Before-and-after object listings:
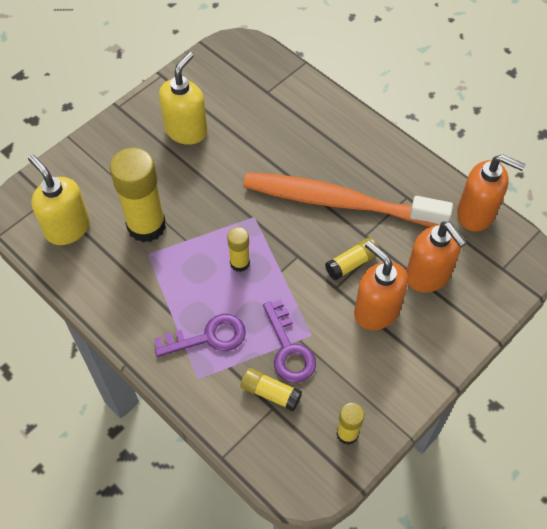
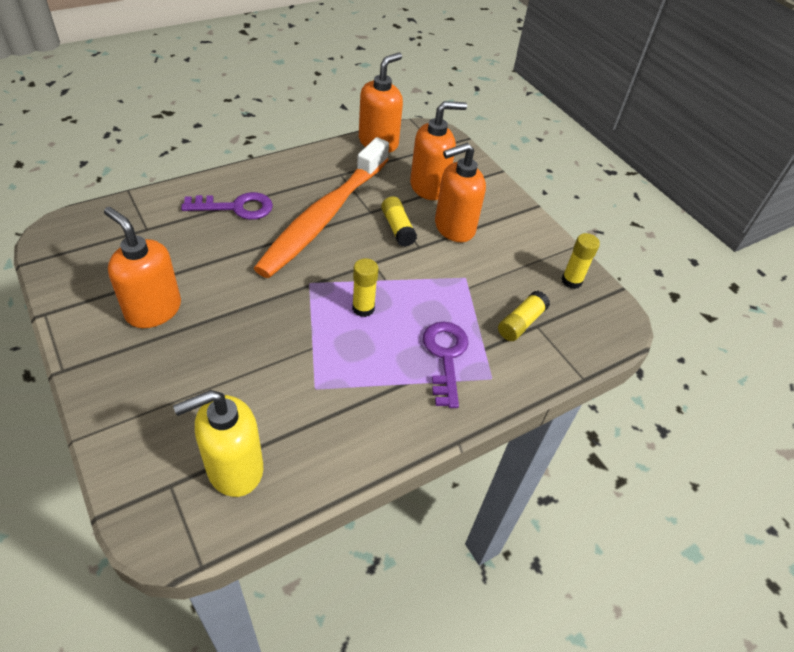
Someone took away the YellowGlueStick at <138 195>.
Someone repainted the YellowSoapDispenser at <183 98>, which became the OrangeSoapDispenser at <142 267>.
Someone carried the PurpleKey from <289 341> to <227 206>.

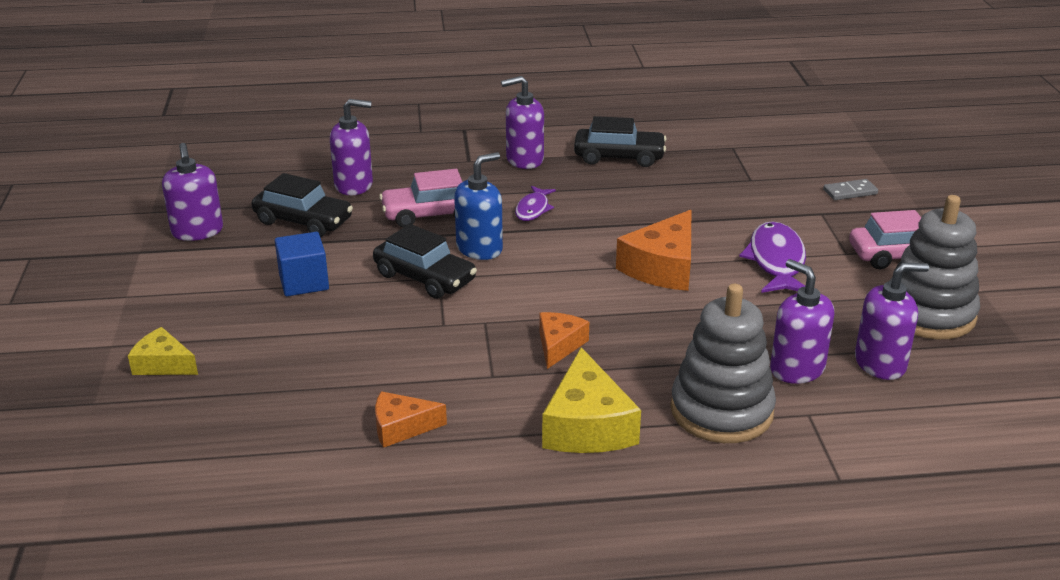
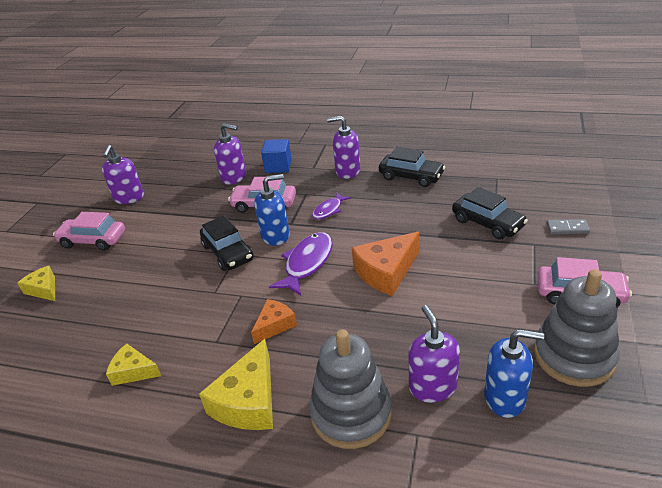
Someone carried the BlackCar from <302 205> to <490 213>.
Someone carried the BlueCube from <302 264> to <276 156>.
Someone repainted the OrangeCheese at <411 419>, which became the YellowCheese at <133 364>.
Someone carried the PurpleFish from <772 257> to <301 264>.
Someone repainted the PurpleSoapDispenser at <892 321>, which became the BlueSoapDispenser at <514 373>.
Someone put down the PinkCar at <89 231>.

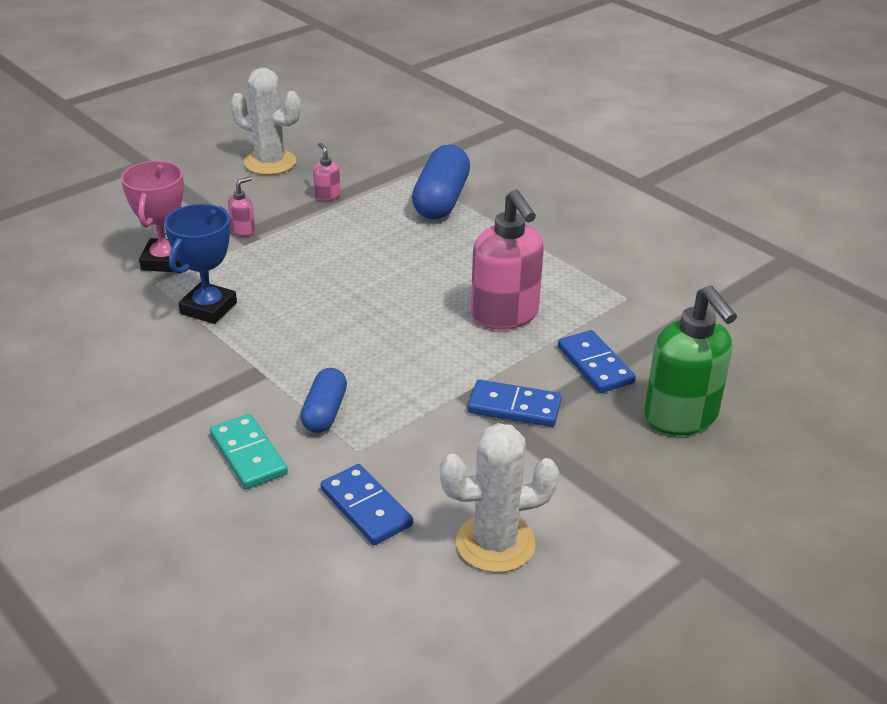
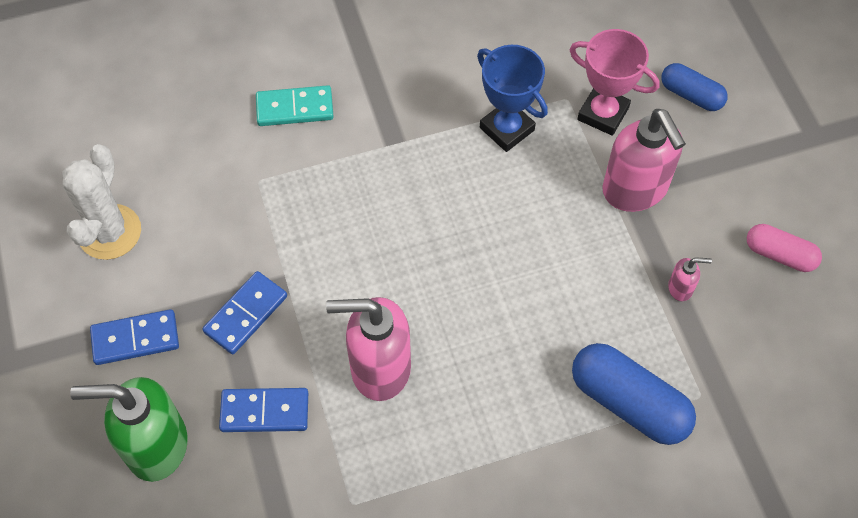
Someone scaled the PinkSoapDispenser at <241 206> by 2.32.
Someone swapped the WhiteCactus at <265 121> for the PinkCapsule at <784 248>.
Someone carried the BlueCapsule from <323 400> to <694 87>.
Someone carried the BlueDomino from <367 504> to <134 337>.

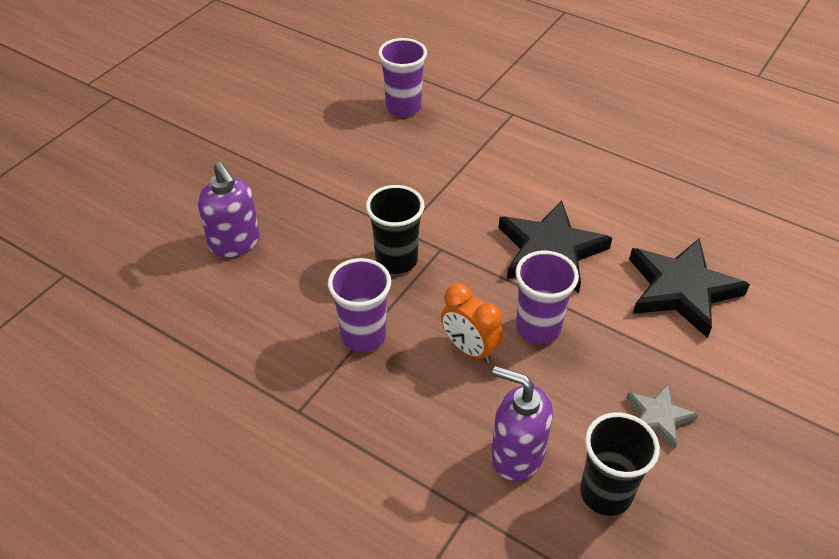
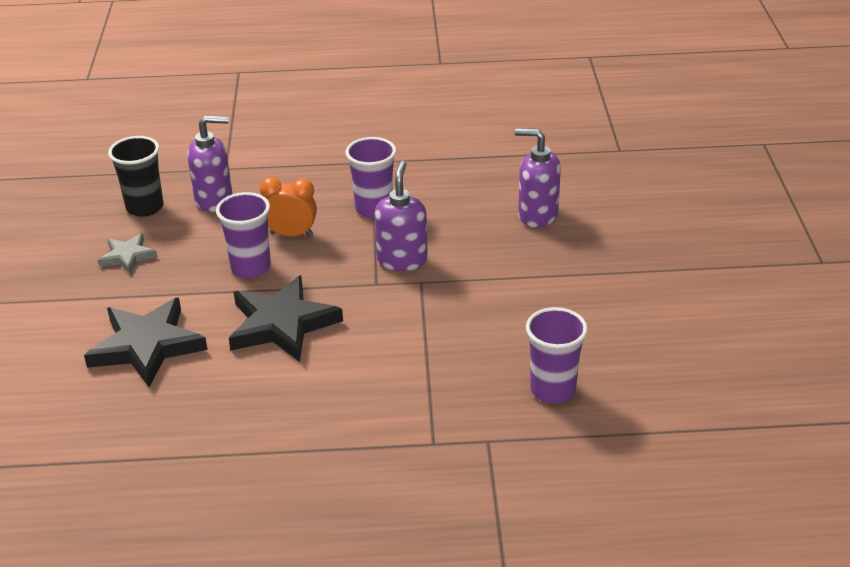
Someone swapped the BlackCup at <395 229> for the PurpleSoapDispenser at <401 216>.

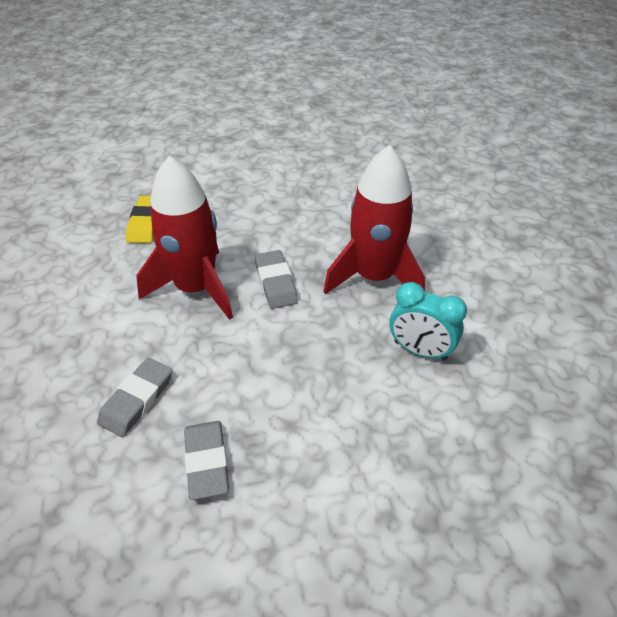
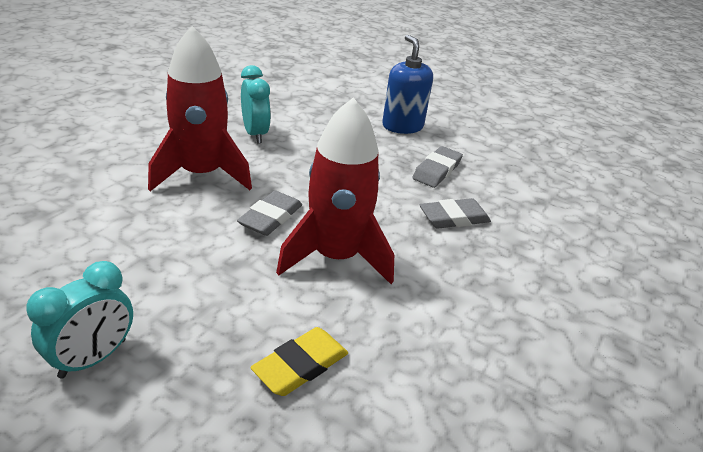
Someone put down the TurquoiseClock at <79 320>.
Someone put down the BlueSoapDispenser at <407 84>.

→ **Your objective**
Give the records back exactly, with no pictures.

→ **Solution for this task**
Someone took away the YellowGlueStick at <138 195>.
Someone repainted the YellowSoapDispenser at <183 98>, which became the OrangeSoapDispenser at <142 267>.
Someone carried the PurpleKey from <289 341> to <227 206>.

Someone carried the BlackCar from <302 205> to <490 213>.
Someone carried the BlueCube from <302 264> to <276 156>.
Someone repainted the OrangeCheese at <411 419>, which became the YellowCheese at <133 364>.
Someone carried the PurpleFish from <772 257> to <301 264>.
Someone repainted the PurpleSoapDispenser at <892 321>, which became the BlueSoapDispenser at <514 373>.
Someone put down the PinkCar at <89 231>.

Someone scaled the PinkSoapDispenser at <241 206> by 2.32.
Someone swapped the WhiteCactus at <265 121> for the PinkCapsule at <784 248>.
Someone carried the BlueCapsule from <323 400> to <694 87>.
Someone carried the BlueDomino from <367 504> to <134 337>.

Someone swapped the BlackCup at <395 229> for the PurpleSoapDispenser at <401 216>.

Someone put down the TurquoiseClock at <79 320>.
Someone put down the BlueSoapDispenser at <407 84>.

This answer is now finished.